WRITTEN EXERCISE: Write out exactly the lines running from the one with "Mask every instance" to the end of the data, including both of those lines and excluding pictures.

SOURCE DATA:
⁂

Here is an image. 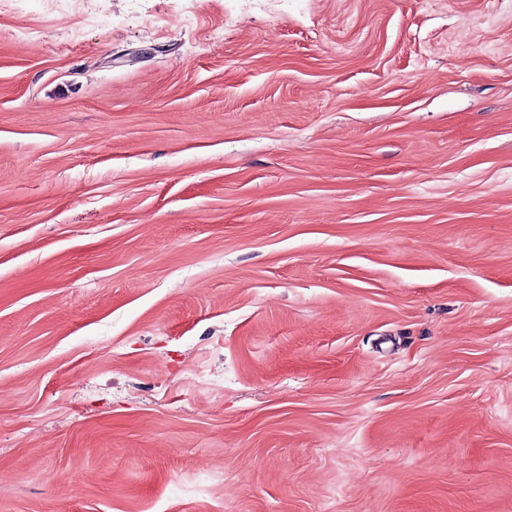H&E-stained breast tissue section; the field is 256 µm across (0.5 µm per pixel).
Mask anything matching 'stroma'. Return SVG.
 Listing matches in <instances>:
<instances>
[{"instance_id": "obj_1", "label": "stroma", "mask_w": 512, "mask_h": 512, "mask_svg": "<svg viewBox=\"0 0 512 512\" xmlns=\"http://www.w3.org/2000/svg\"><path fill=\"white\" fill-rule=\"evenodd\" d=\"M0 512H512V0L0 7Z\"/></svg>"}]
</instances>
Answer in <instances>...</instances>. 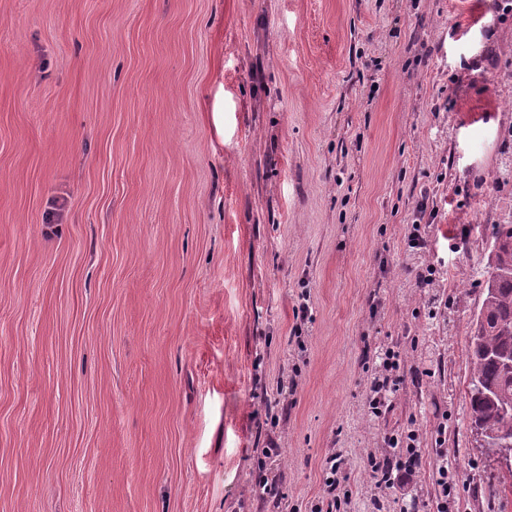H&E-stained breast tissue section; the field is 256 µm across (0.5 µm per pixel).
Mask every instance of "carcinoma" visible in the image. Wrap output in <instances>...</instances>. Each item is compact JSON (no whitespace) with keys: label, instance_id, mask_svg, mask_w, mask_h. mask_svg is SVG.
I'll use <instances>...</instances> for the list:
<instances>
[{"label":"carcinoma","instance_id":"cac0c4a2","mask_svg":"<svg viewBox=\"0 0 512 512\" xmlns=\"http://www.w3.org/2000/svg\"><path fill=\"white\" fill-rule=\"evenodd\" d=\"M493 259L486 263L481 303L470 328L468 365L471 421L512 436V224L493 229Z\"/></svg>","mask_w":512,"mask_h":512}]
</instances>
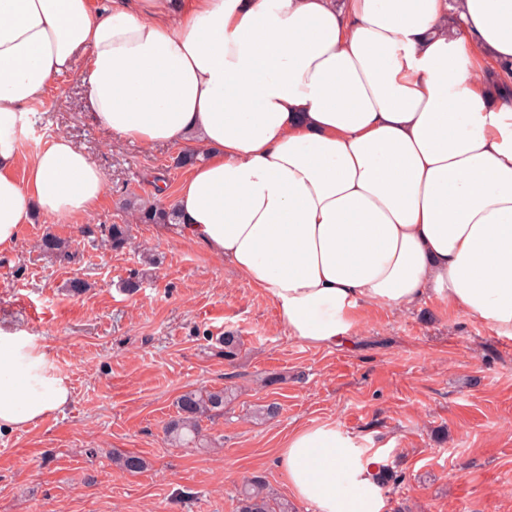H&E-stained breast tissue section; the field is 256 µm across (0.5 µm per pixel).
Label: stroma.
I'll return each instance as SVG.
<instances>
[{"label": "stroma", "instance_id": "35a3bbf8", "mask_svg": "<svg viewBox=\"0 0 512 512\" xmlns=\"http://www.w3.org/2000/svg\"><path fill=\"white\" fill-rule=\"evenodd\" d=\"M84 66L77 59L31 106L19 150L29 158L66 134L103 170L105 193L89 217L37 216L0 251V328L34 336L73 399L0 437V512H236L237 488L256 475L286 499L281 443L323 424L382 450L395 476L388 512H512V339L434 294L405 313L363 309L356 335L334 347L289 337L273 301L230 265L168 228L132 223L126 200L157 205V186L175 191L183 148L132 144L93 123ZM126 223L130 246L105 247L108 226ZM48 233L64 256L39 250ZM148 252L156 264H144ZM75 278L88 284L78 295L67 289ZM133 278L140 286L127 290ZM227 332L242 342L231 364ZM227 385L237 398L201 423L211 448L170 445L178 396ZM269 403L278 416L254 419ZM117 453L146 466L127 472Z\"/></svg>", "mask_w": 512, "mask_h": 512}]
</instances>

⁂

SOLUTION FOR THIS EXERCISE:
Mask every instance of "carcinoma" visible in the image. Wrap output in <instances>...</instances>. Each item is compact JSON (no whitespace) with keys: label, instance_id, mask_svg, mask_w, mask_h. mask_svg is SVG.
I'll use <instances>...</instances> for the list:
<instances>
[{"label":"carcinoma","instance_id":"cac0c4a2","mask_svg":"<svg viewBox=\"0 0 512 512\" xmlns=\"http://www.w3.org/2000/svg\"><path fill=\"white\" fill-rule=\"evenodd\" d=\"M493 259L486 263L481 303L470 328L468 365L471 421L512 436V224L493 229Z\"/></svg>","mask_w":512,"mask_h":512}]
</instances>
H&E-stained breast tissue section; the field is 256 µm across (0.5 µm per pixel).
Label: stroma.
I'll return each instance as SVG.
<instances>
[{"label": "stroma", "instance_id": "35a3bbf8", "mask_svg": "<svg viewBox=\"0 0 512 512\" xmlns=\"http://www.w3.org/2000/svg\"><path fill=\"white\" fill-rule=\"evenodd\" d=\"M84 66L77 59L31 106L19 150L29 158L66 134L103 170L105 193L89 217L37 216L0 251V328L34 336L73 399L0 437V512H236L237 488L256 475L286 499L281 443L323 424L382 450L395 476L388 512H512V339L434 294L405 313L363 309L356 335L334 347L289 337L273 301L230 265L168 228L132 223L126 200L157 205V186L175 191L183 148L132 144L93 123ZM126 223L130 246L105 247L108 226ZM48 233L64 256L39 250ZM148 252L156 264H144ZM75 278L88 284L78 295L67 289ZM133 278L140 286L127 290ZM227 332L242 342L231 364ZM227 385L237 398L201 423L211 448L170 445L178 396ZM269 403L278 416L254 419ZM117 453L146 466L127 472Z\"/></svg>", "mask_w": 512, "mask_h": 512}]
</instances>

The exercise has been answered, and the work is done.